**Task**
Copy exactly, and only, the lines between the start of the entries below and the line containing "red semicircle: (626, 435)", both inclusive. Omit pictures.

[Synthetic geometry scene data]
********

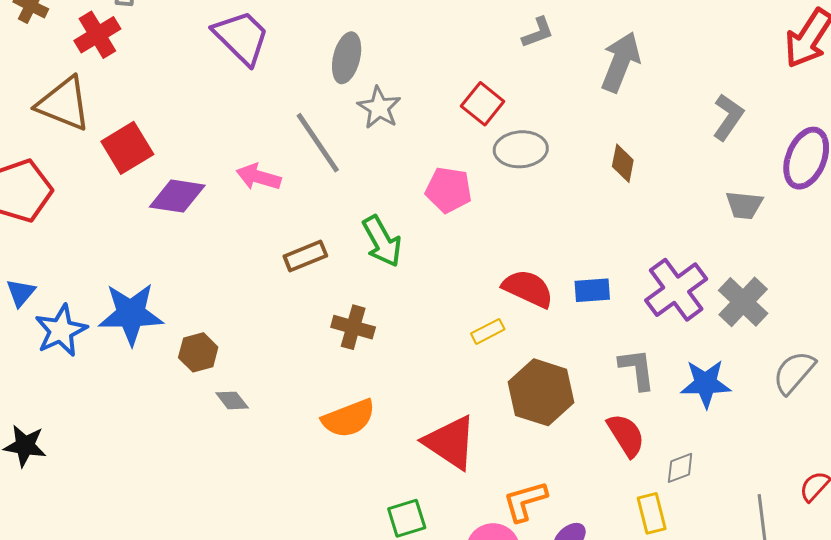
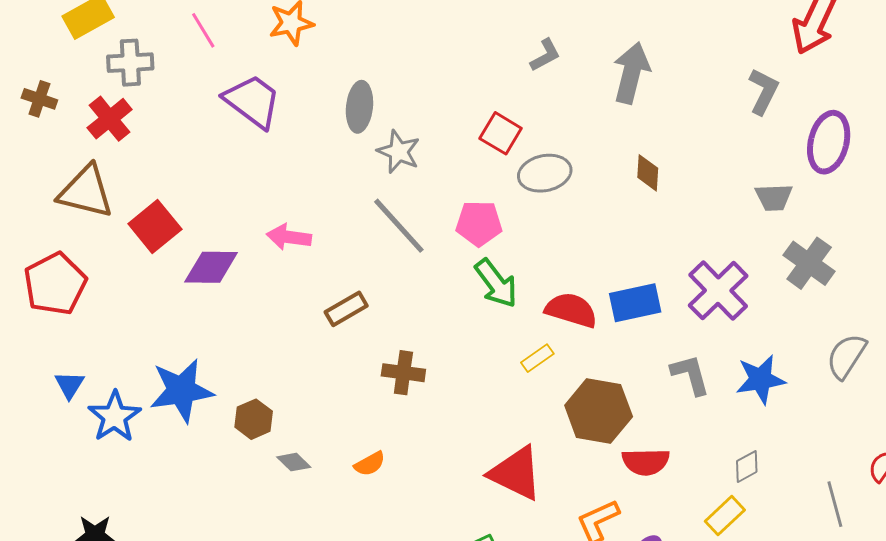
gray L-shape: (728, 117) -> (763, 91), moved
gray line: (318, 143) -> (399, 226), moved
green arrow: (382, 241) -> (496, 283), moved
blue rectangle: (592, 290) -> (635, 303), size x1.4
gray cross: (743, 302) -> (809, 263), moved
orange semicircle: (349, 418) -> (370, 464), moved, size x0.6
red semicircle: (626, 435) -> (646, 462), moved, turned 129
yellow rectangle: (652, 513) -> (725, 516), turned 69

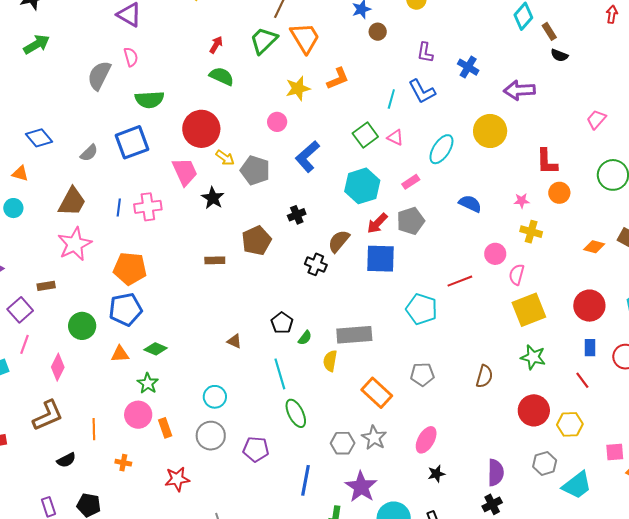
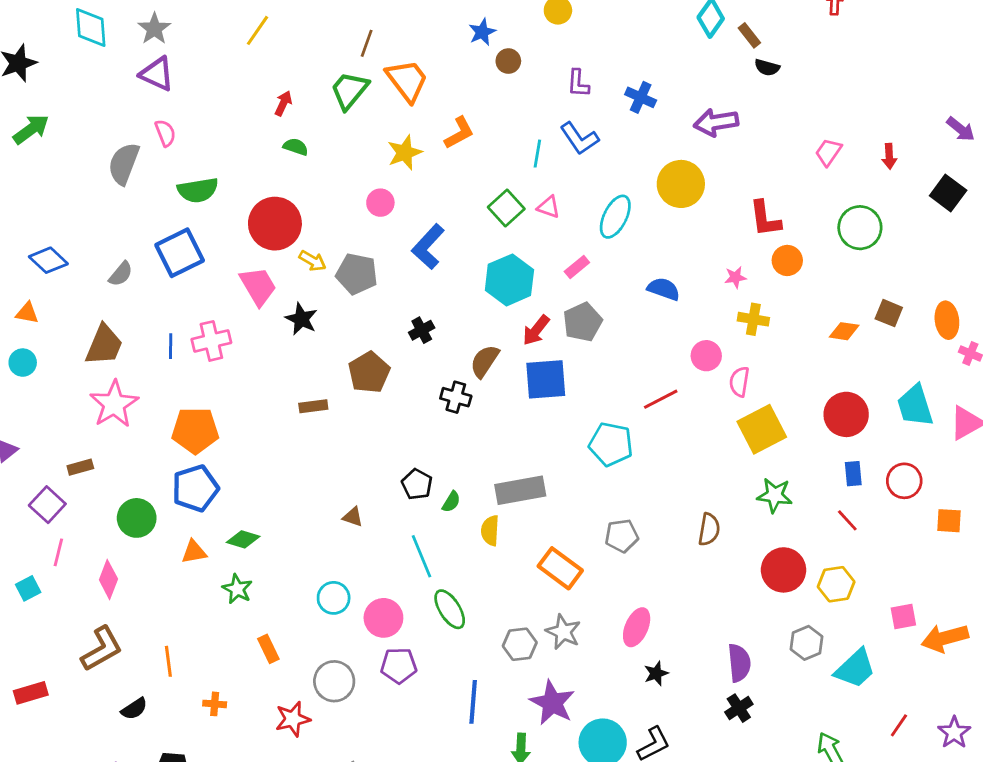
green semicircle: (222, 76) -> (296, 147), size x0.7
pink circle: (138, 415) -> (383, 618), moved
gray circle: (211, 436) -> (334, 681), moved

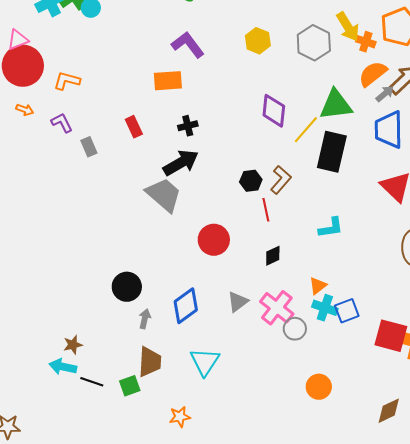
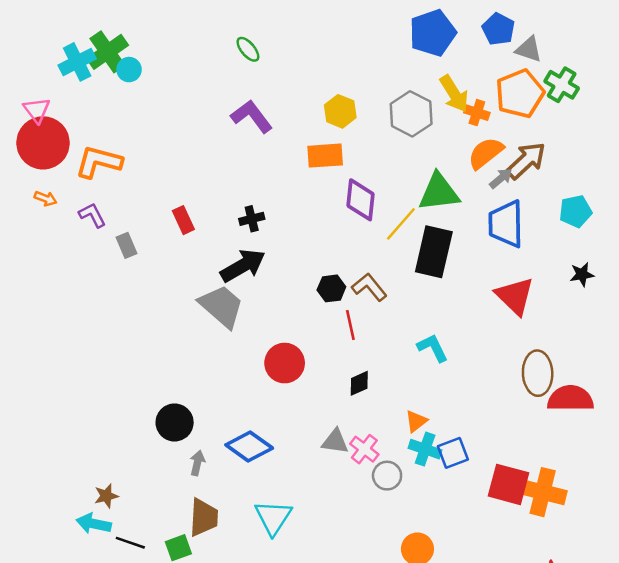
pink triangle: (18, 40) -> (37, 110), turned -45
orange L-shape: (67, 81) -> (99, 162), size x1.4
orange rectangle: (168, 81) -> (325, 156), moved
brown L-shape: (281, 180) -> (369, 287), turned -80
cyan L-shape: (331, 228) -> (433, 348), turned -108
gray triangle: (238, 302) -> (335, 441), moved, turned 45
blue diamond: (186, 306) -> (249, 447), turned 72
pink cross: (277, 308) -> (364, 449), size x0.7

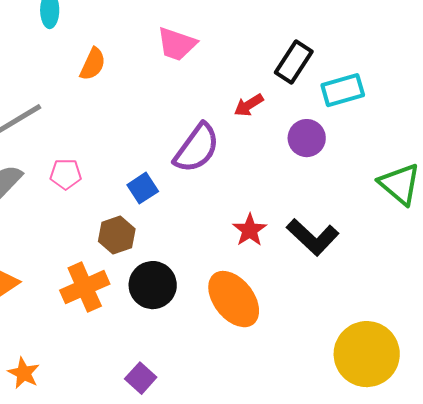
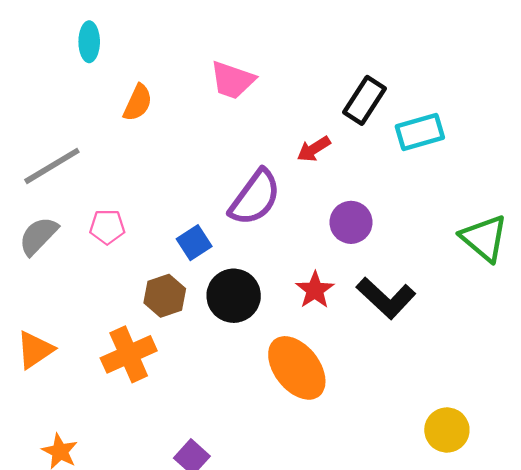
purple circle: (307, 138) -> (351, 222), moved
black circle: (153, 285) -> (234, 296), moved
yellow circle: (367, 354) -> (447, 430), size x0.6

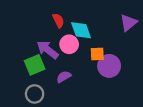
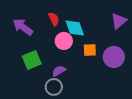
purple arrow: (48, 50) -> (23, 27), moved
purple circle: (109, 66) -> (114, 57), moved
gray circle: (35, 94) -> (54, 87), moved

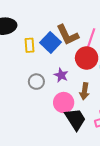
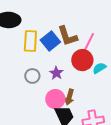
yellow rectangle: (30, 45) -> (30, 41), size x1.5
brown arrow: (85, 91) -> (69, 97), moved

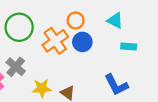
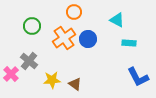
orange circle: (76, 20) -> (74, 12), moved
green circle: (19, 27) -> (32, 26), size x0.7
blue L-shape: (116, 85) -> (138, 77), moved

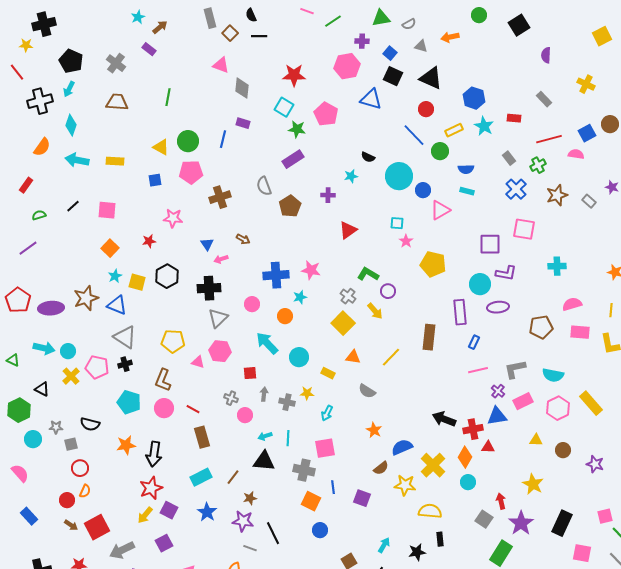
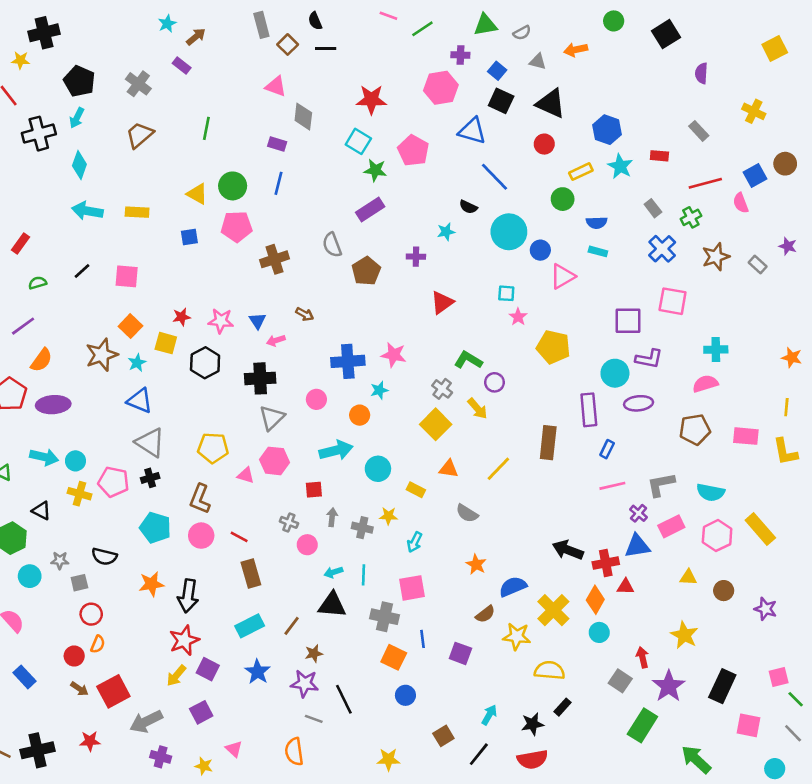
brown trapezoid: (117, 102) -> (140, 135), turned -45
purple rectangle: (243, 123) -> (277, 144), moved
blue line: (414, 135) -> (494, 177), moved
orange semicircle: (42, 147) -> (41, 360), moved
pink semicircle: (576, 154) -> (741, 203), turned -119
pink star: (173, 218) -> (221, 321), moved
yellow square: (137, 282) -> (166, 343), moved
brown star: (86, 298) -> (102, 355), moved
pink semicircle: (572, 304) -> (705, 384), moved
cyan arrow: (267, 343) -> (336, 450), turned 120
yellow cross: (71, 376) -> (79, 494), turned -30
black rectangle: (440, 539) -> (563, 707), turned 48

********

**Problem solution**
gray L-shape: (728, 117) -> (763, 91), moved
gray line: (318, 143) -> (399, 226), moved
green arrow: (382, 241) -> (496, 283), moved
blue rectangle: (592, 290) -> (635, 303), size x1.4
gray cross: (743, 302) -> (809, 263), moved
orange semicircle: (349, 418) -> (370, 464), moved, size x0.6
red semicircle: (626, 435) -> (646, 462), moved, turned 129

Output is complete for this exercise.